-- Opening Marker --

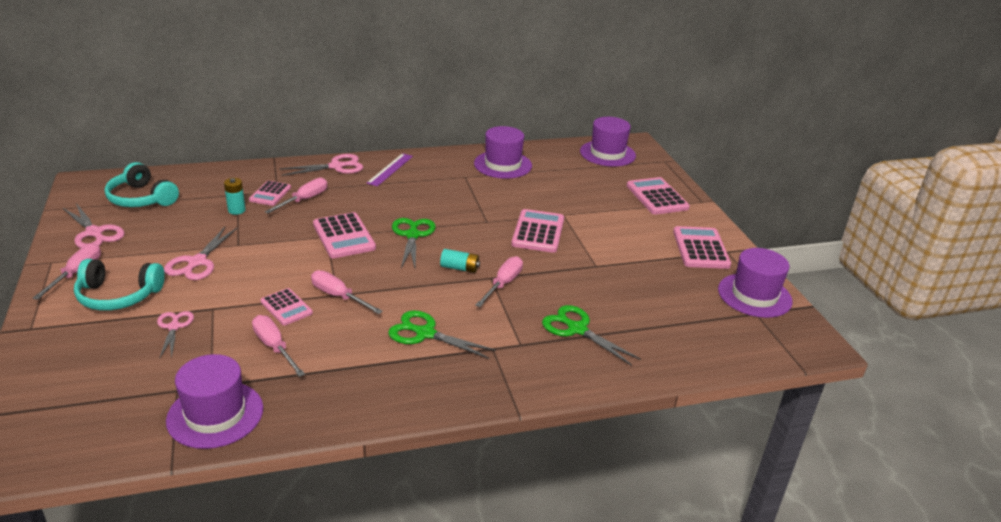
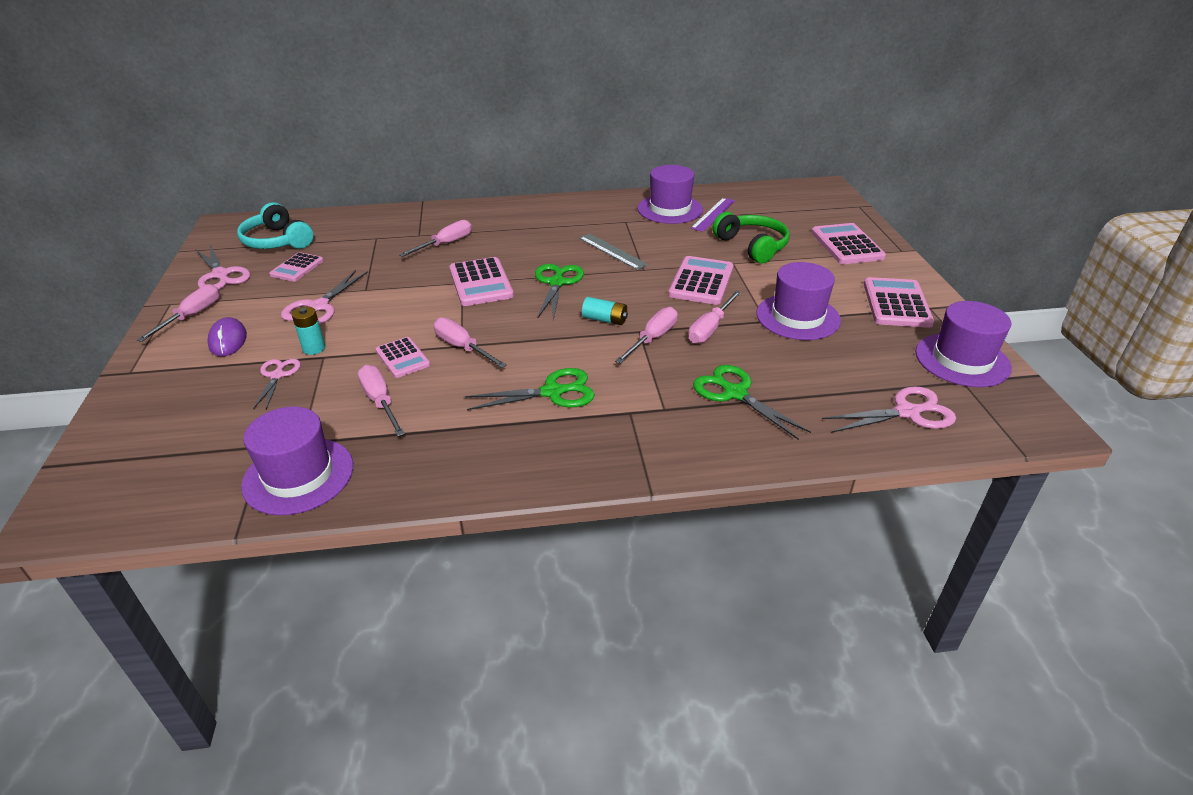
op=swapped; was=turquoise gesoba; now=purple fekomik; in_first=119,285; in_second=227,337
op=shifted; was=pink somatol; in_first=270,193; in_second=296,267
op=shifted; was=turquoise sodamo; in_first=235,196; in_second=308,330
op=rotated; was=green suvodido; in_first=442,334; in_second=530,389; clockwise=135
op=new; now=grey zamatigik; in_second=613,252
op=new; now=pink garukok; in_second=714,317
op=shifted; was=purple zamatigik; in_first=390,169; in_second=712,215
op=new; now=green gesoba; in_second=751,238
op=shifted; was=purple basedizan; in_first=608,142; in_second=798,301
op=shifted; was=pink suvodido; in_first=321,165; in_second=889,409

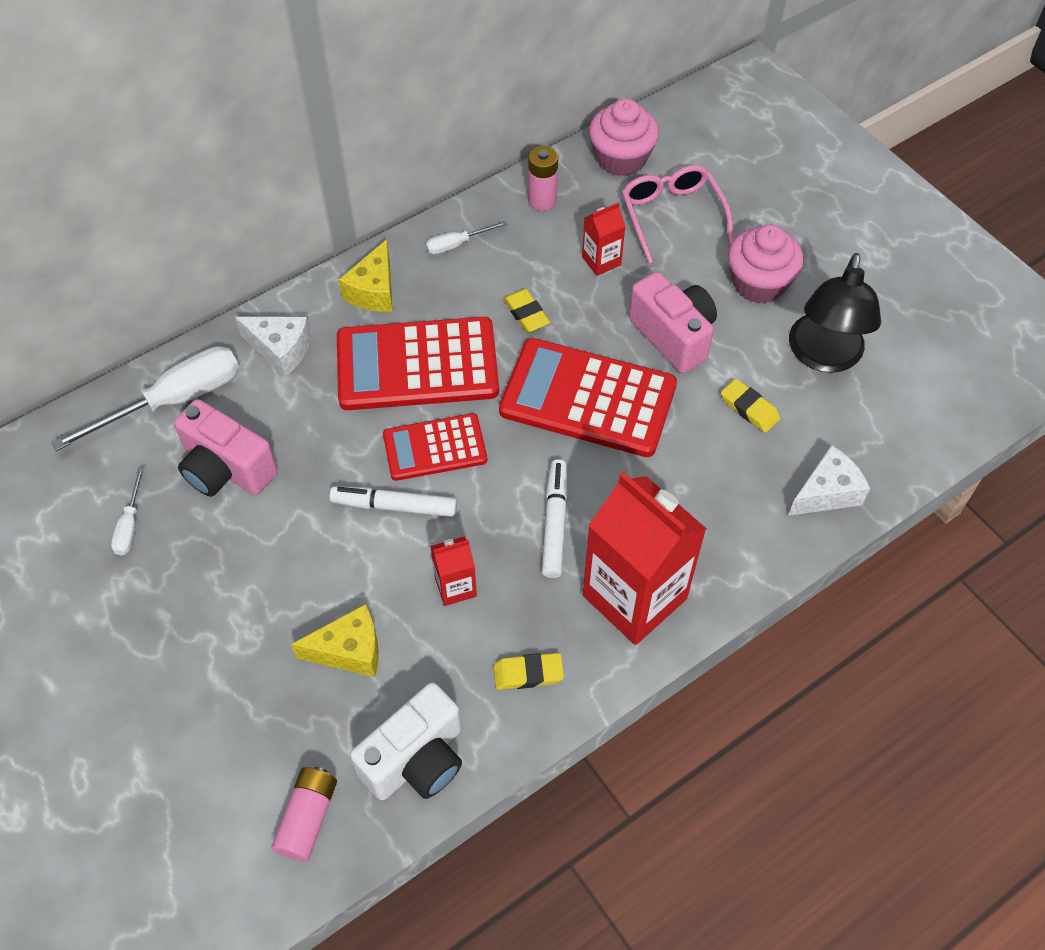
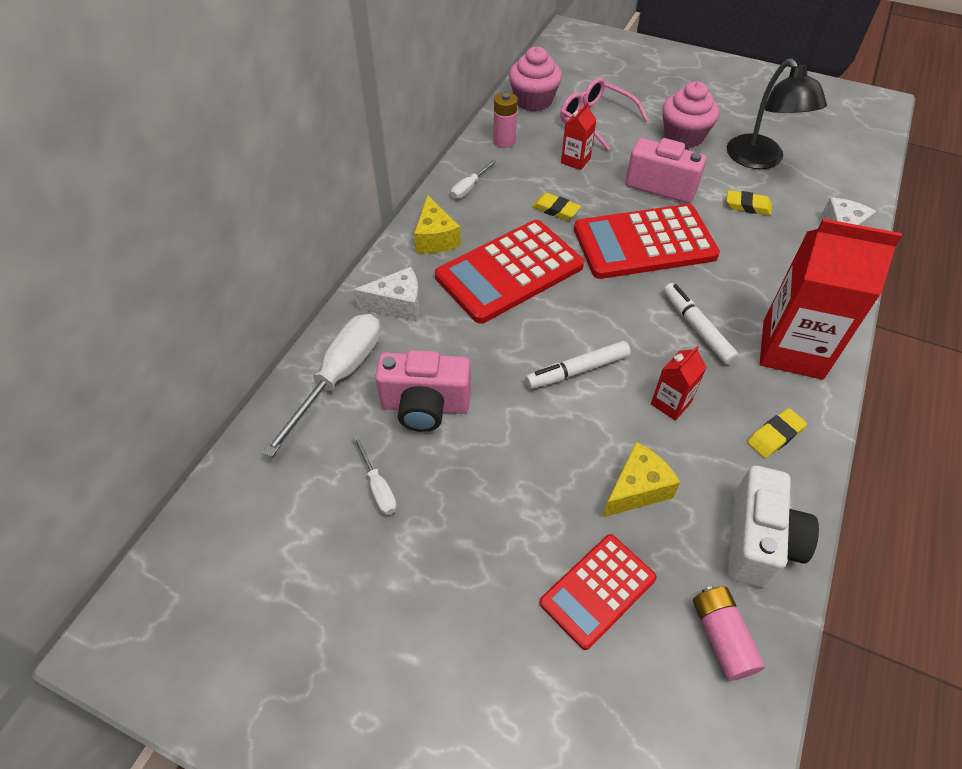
op=shifted; was=red somatol; in_first=435,447; in_second=598,592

-- Closing Marker --

Nothing but the lines from the beginning of the material above through the line containing "op=new; now=grey zamatigik; in_second=613,252" should appear in the answer, copied exactly and free of pictures.

op=swapped; was=turquoise gesoba; now=purple fekomik; in_first=119,285; in_second=227,337
op=shifted; was=pink somatol; in_first=270,193; in_second=296,267
op=shifted; was=turquoise sodamo; in_first=235,196; in_second=308,330
op=rotated; was=green suvodido; in_first=442,334; in_second=530,389; clockwise=135
op=new; now=grey zamatigik; in_second=613,252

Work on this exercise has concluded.